What you produce should be the lines from the line containing "door: (284, 125) -> (484, 169), swing flipped" through the last line below, both ends included, reproduced exactly and without pictures.

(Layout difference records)
=== Begin Enclosure ===
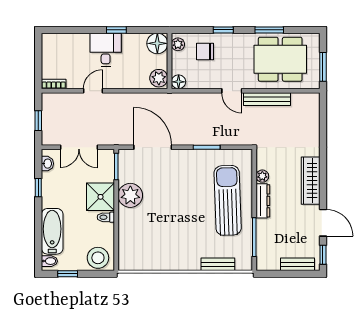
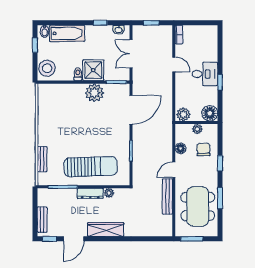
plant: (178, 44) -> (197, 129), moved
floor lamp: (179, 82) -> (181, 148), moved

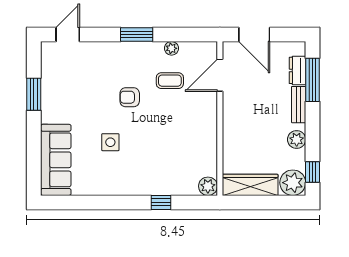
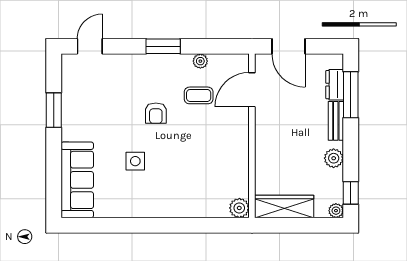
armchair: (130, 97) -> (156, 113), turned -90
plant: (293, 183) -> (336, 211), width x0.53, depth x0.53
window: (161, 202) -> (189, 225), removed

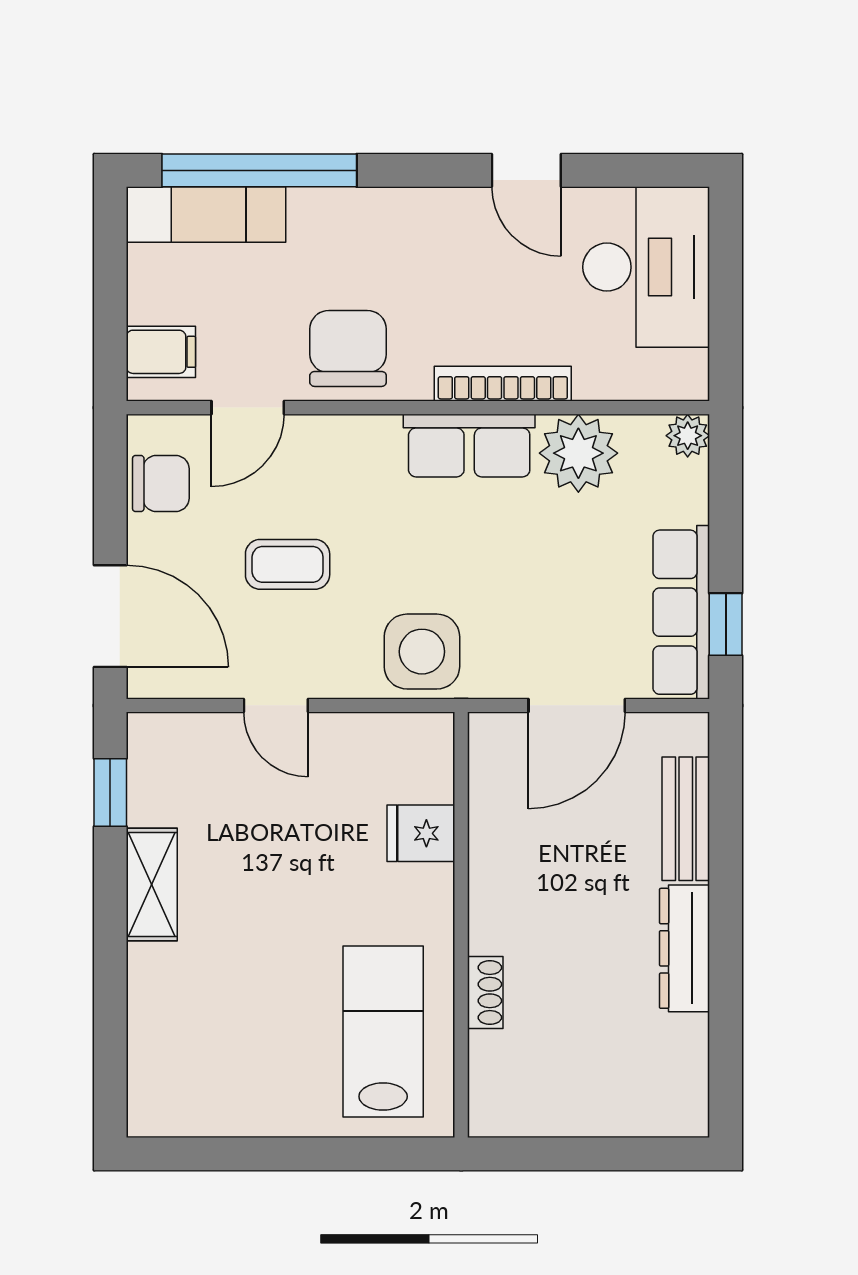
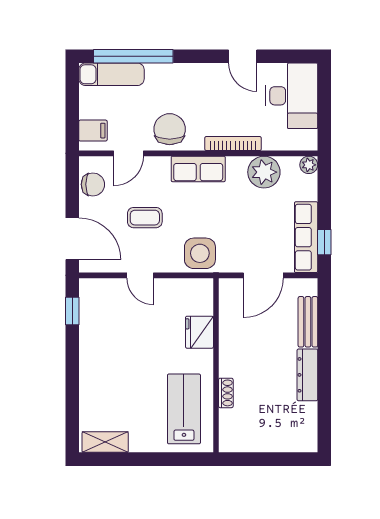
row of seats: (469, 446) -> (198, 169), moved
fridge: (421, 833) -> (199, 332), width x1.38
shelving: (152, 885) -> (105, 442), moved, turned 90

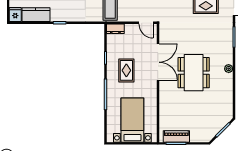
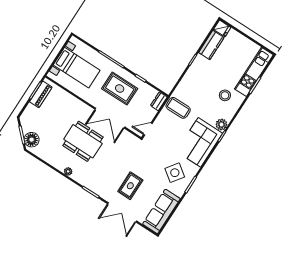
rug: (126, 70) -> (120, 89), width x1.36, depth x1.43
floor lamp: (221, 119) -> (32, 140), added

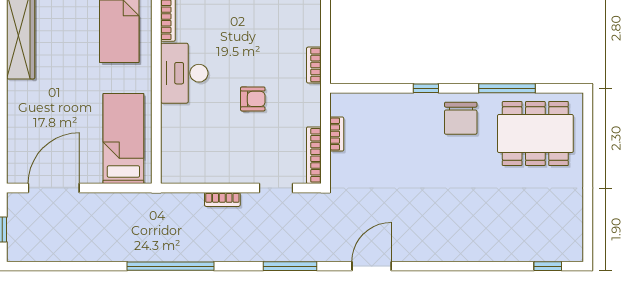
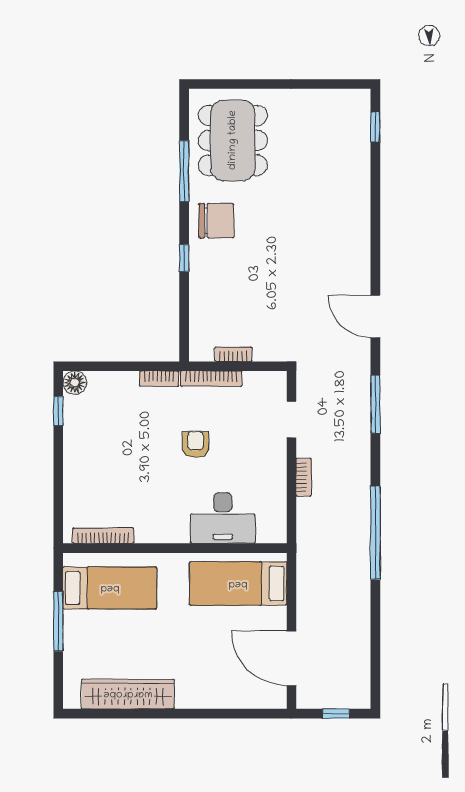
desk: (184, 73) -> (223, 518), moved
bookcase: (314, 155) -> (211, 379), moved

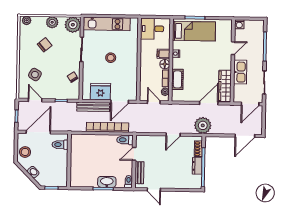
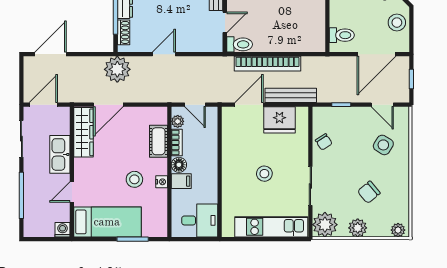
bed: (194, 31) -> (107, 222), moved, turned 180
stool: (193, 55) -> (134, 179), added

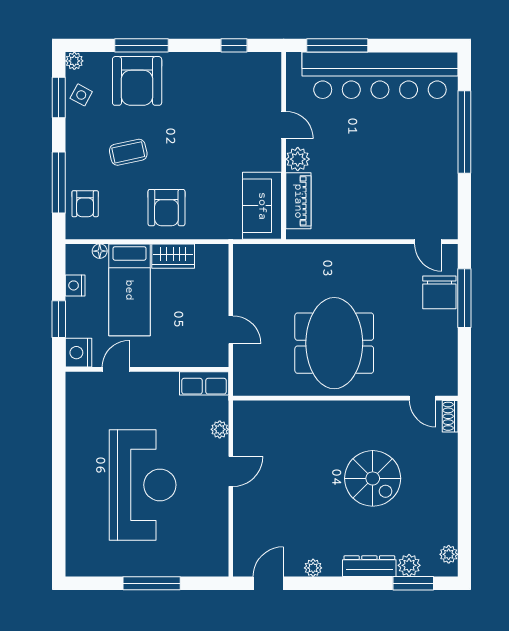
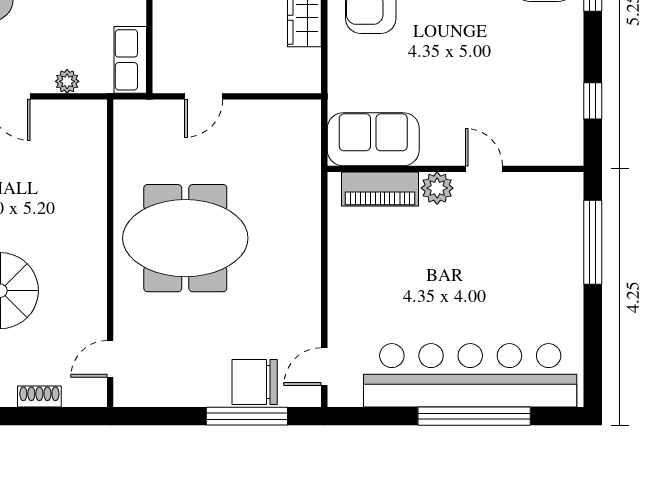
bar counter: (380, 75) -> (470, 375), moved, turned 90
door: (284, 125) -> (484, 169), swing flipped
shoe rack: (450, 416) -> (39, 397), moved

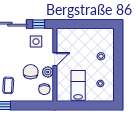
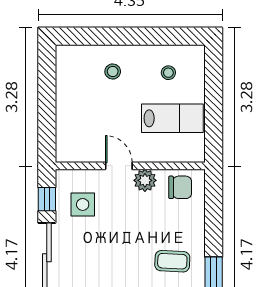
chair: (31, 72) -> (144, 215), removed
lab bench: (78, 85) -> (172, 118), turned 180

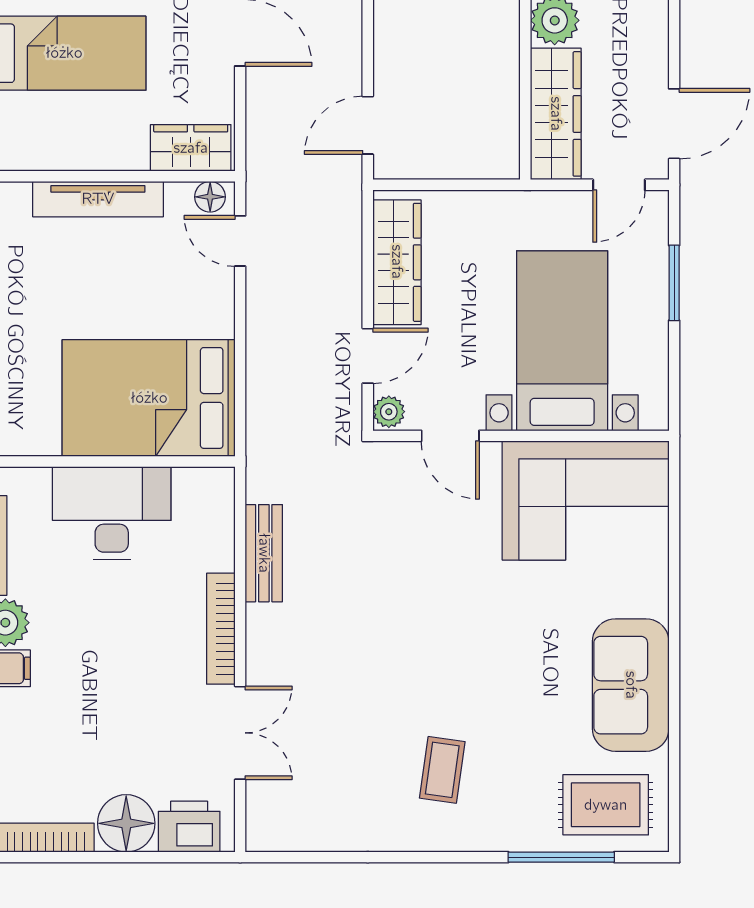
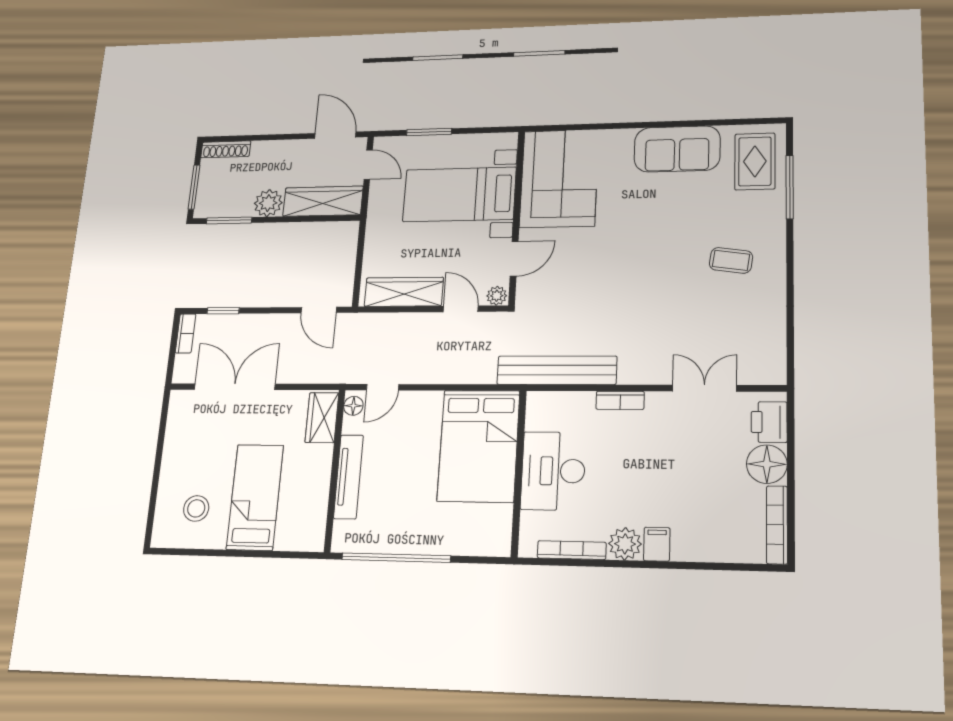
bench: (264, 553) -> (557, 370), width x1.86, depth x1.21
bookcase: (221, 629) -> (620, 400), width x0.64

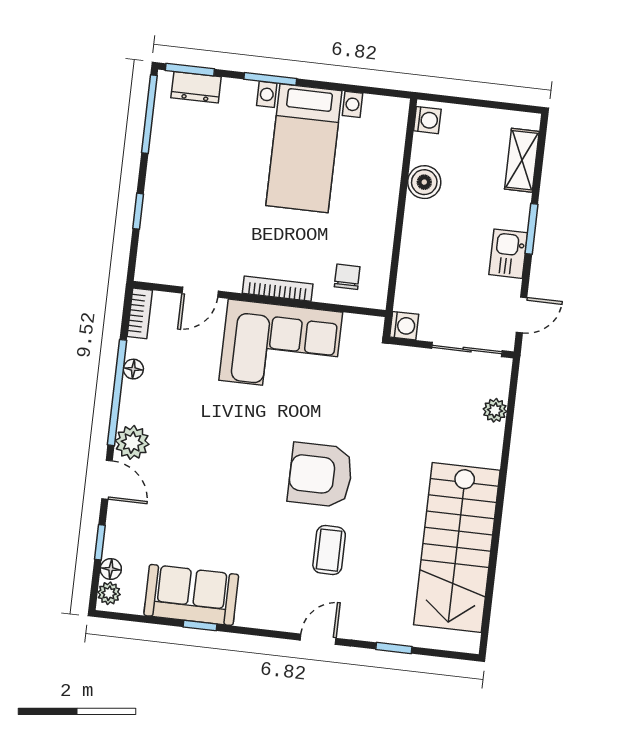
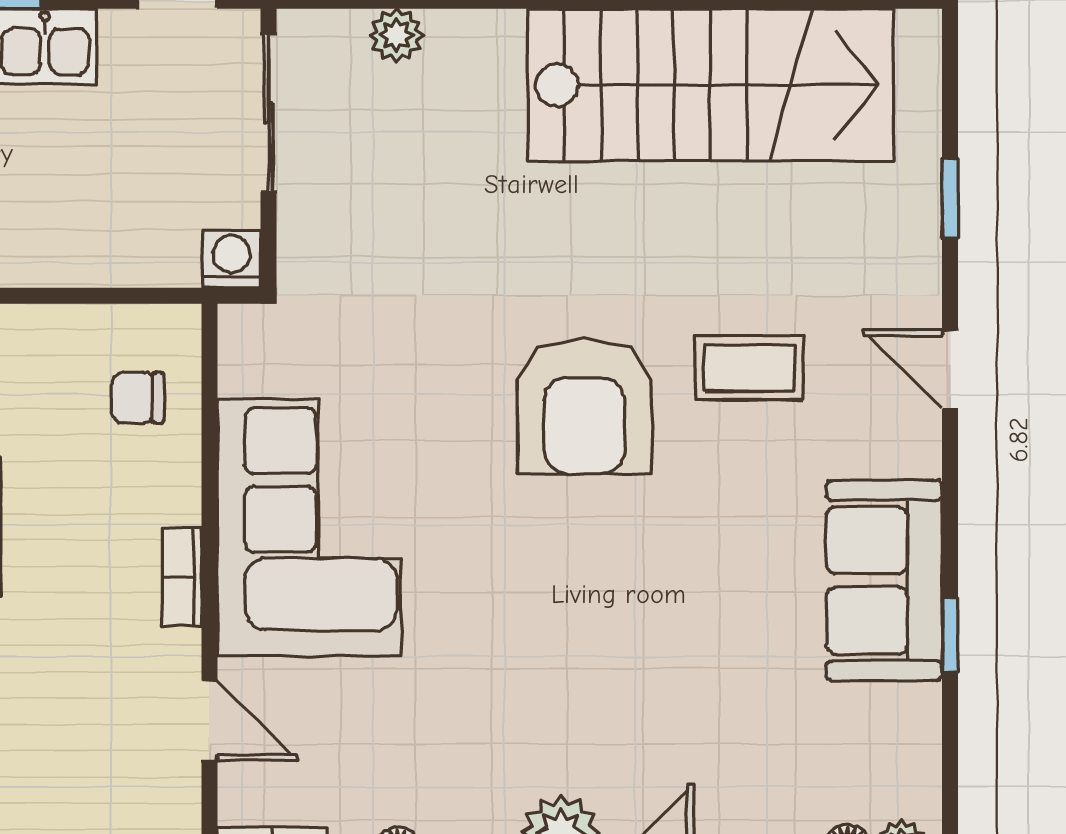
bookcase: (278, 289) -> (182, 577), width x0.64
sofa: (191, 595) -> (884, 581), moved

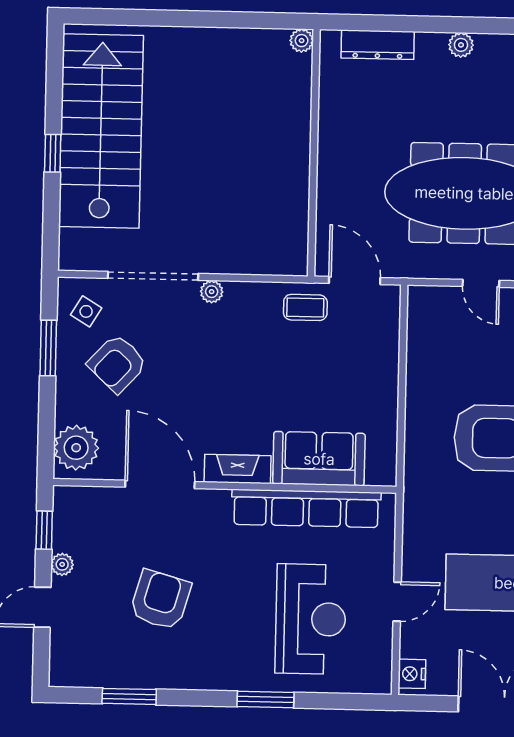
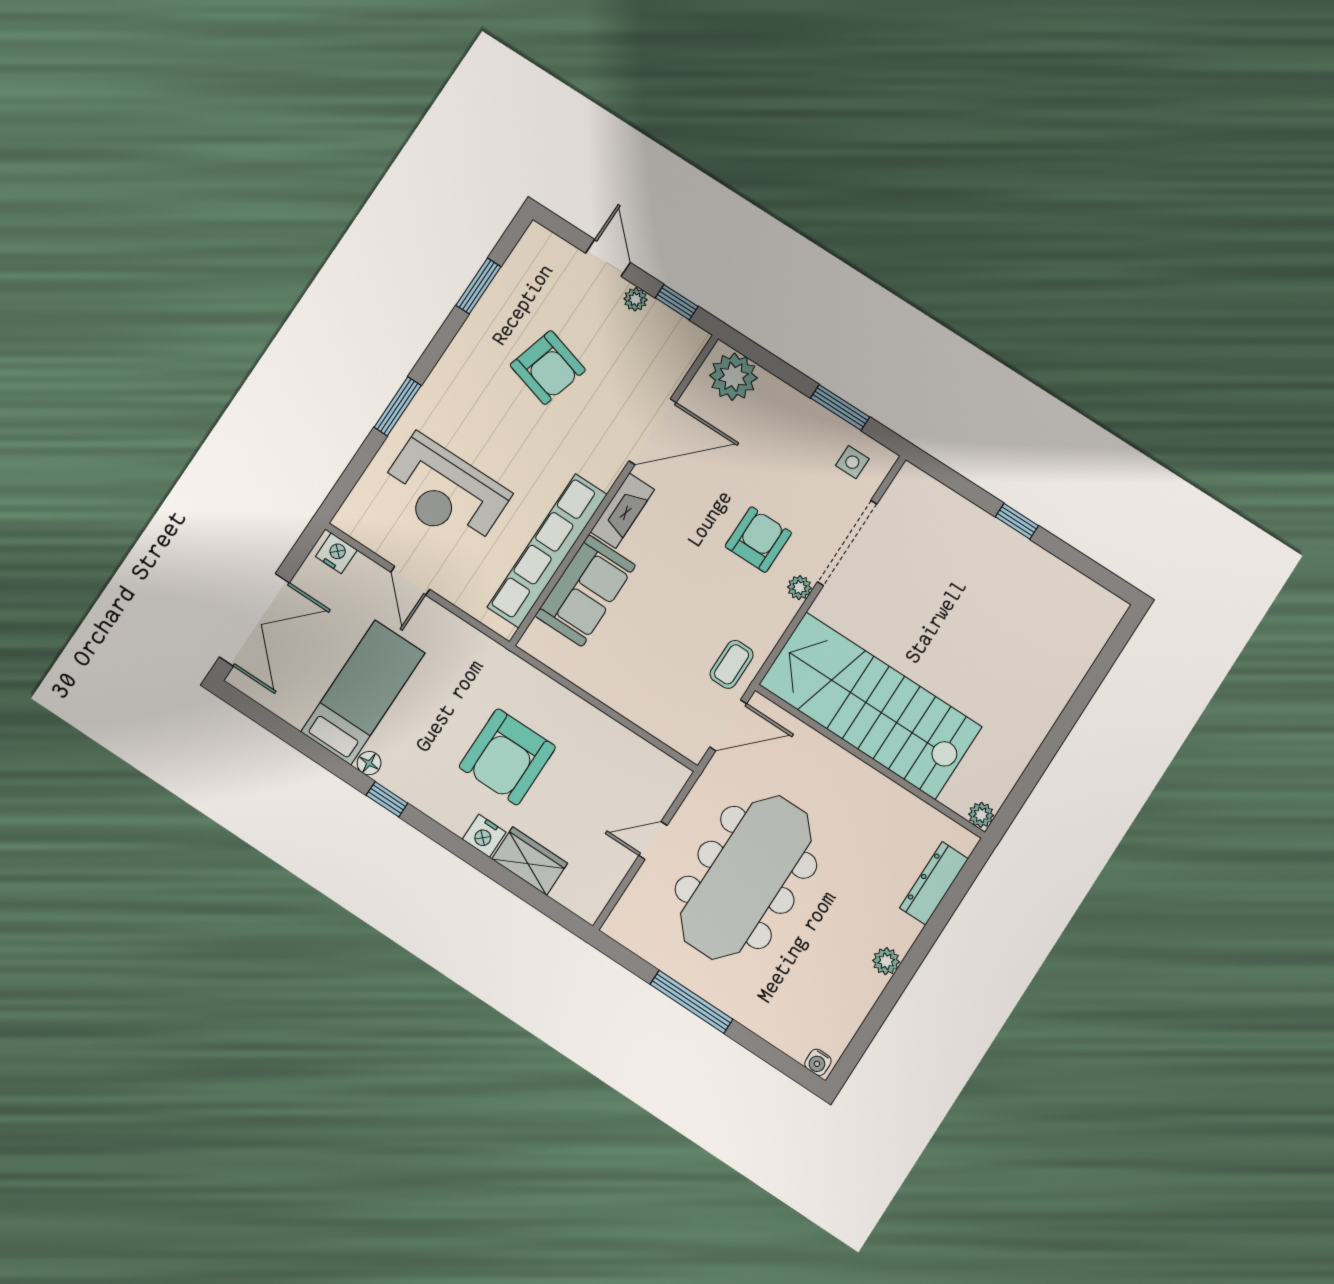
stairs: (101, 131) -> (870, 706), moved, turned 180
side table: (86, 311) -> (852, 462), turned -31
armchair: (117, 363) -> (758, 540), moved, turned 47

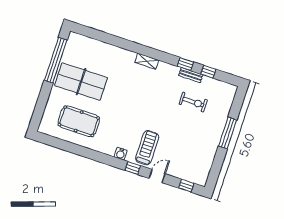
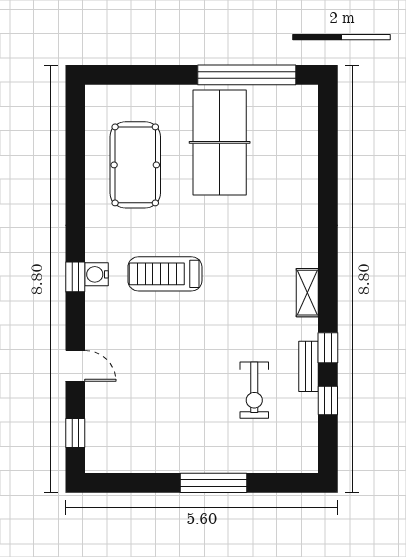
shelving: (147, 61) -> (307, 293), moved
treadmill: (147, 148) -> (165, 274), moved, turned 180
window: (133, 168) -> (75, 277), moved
=== End Enclosure ===
### Response below
door: (284, 125) -> (484, 169), swing flipped
shoe rack: (450, 416) -> (39, 397), moved

chair: (31, 72) -> (144, 215), removed
lab bench: (78, 85) -> (172, 118), turned 180

bench: (264, 553) -> (557, 370), width x1.86, depth x1.21
bookcase: (221, 629) -> (620, 400), width x0.64

bookcase: (278, 289) -> (182, 577), width x0.64
sofa: (191, 595) -> (884, 581), moved

stairs: (101, 131) -> (870, 706), moved, turned 180
side table: (86, 311) -> (852, 462), turned -31
armchair: (117, 363) -> (758, 540), moved, turned 47

shelving: (147, 61) -> (307, 293), moved
treadmill: (147, 148) -> (165, 274), moved, turned 180
window: (133, 168) -> (75, 277), moved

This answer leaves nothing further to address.